* Work required
Your answer must be an exact copy of all the entries.

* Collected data
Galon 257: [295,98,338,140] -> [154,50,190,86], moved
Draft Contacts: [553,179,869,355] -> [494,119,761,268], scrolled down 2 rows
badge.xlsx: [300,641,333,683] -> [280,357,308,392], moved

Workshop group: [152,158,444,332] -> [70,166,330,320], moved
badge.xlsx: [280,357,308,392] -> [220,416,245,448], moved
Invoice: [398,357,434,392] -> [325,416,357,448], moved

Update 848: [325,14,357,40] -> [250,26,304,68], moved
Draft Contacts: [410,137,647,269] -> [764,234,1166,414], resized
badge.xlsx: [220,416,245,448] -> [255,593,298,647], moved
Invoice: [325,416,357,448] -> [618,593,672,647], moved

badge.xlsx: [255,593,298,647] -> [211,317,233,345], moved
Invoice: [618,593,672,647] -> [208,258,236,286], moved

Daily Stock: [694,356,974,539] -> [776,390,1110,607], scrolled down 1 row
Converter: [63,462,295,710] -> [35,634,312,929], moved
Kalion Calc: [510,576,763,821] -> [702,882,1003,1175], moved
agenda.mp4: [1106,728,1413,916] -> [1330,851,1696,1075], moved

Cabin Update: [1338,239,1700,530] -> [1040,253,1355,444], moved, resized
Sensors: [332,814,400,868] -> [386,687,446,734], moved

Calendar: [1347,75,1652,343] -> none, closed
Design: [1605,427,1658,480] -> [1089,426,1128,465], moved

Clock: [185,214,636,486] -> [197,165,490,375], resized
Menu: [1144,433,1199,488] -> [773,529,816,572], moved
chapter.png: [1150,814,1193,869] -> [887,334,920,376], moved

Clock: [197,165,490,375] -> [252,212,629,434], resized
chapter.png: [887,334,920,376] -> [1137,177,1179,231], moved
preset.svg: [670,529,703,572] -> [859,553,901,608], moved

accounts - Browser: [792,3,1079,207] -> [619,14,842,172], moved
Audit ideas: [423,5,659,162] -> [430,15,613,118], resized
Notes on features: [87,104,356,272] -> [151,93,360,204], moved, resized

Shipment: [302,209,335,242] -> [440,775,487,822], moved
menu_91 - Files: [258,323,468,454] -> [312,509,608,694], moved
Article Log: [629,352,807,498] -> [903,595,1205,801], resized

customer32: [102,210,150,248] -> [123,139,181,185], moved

* Output of the exercise
Galon 257: [295,98,338,140] -> [154,50,190,86], moved
Draft Contacts: [553,179,869,355] -> [494,119,761,268], scrolled down 2 rows
badge.xlsx: [300,641,333,683] -> [280,357,308,392], moved

Workshop group: [152,158,444,332] -> [70,166,330,320], moved
badge.xlsx: [280,357,308,392] -> [220,416,245,448], moved
Invoice: [398,357,434,392] -> [325,416,357,448], moved

Update 848: [325,14,357,40] -> [250,26,304,68], moved
Draft Contacts: [410,137,647,269] -> [764,234,1166,414], resized
badge.xlsx: [220,416,245,448] -> [255,593,298,647], moved
Invoice: [325,416,357,448] -> [618,593,672,647], moved

badge.xlsx: [255,593,298,647] -> [211,317,233,345], moved
Invoice: [618,593,672,647] -> [208,258,236,286], moved

Daily Stock: [694,356,974,539] -> [776,390,1110,607], scrolled down 1 row
Converter: [63,462,295,710] -> [35,634,312,929], moved
Kalion Calc: [510,576,763,821] -> [702,882,1003,1175], moved
agenda.mp4: [1106,728,1413,916] -> [1330,851,1696,1075], moved

Cabin Update: [1338,239,1700,530] -> [1040,253,1355,444], moved, resized
Sensors: [332,814,400,868] -> [386,687,446,734], moved

Calendar: [1347,75,1652,343] -> none, closed
Design: [1605,427,1658,480] -> [1089,426,1128,465], moved

Clock: [185,214,636,486] -> [197,165,490,375], resized
Menu: [1144,433,1199,488] -> [773,529,816,572], moved
chapter.png: [1150,814,1193,869] -> [887,334,920,376], moved

Clock: [197,165,490,375] -> [252,212,629,434], resized
chapter.png: [887,334,920,376] -> [1137,177,1179,231], moved
preset.svg: [670,529,703,572] -> [859,553,901,608], moved

accounts - Browser: [792,3,1079,207] -> [619,14,842,172], moved
Audit ideas: [423,5,659,162] -> [430,15,613,118], resized
Notes on features: [87,104,356,272] -> [151,93,360,204], moved, resized

Shipment: [302,209,335,242] -> [440,775,487,822], moved
menu_91 - Files: [258,323,468,454] -> [312,509,608,694], moved
Article Log: [629,352,807,498] -> [903,595,1205,801], resized

customer32: [102,210,150,248] -> [123,139,181,185], moved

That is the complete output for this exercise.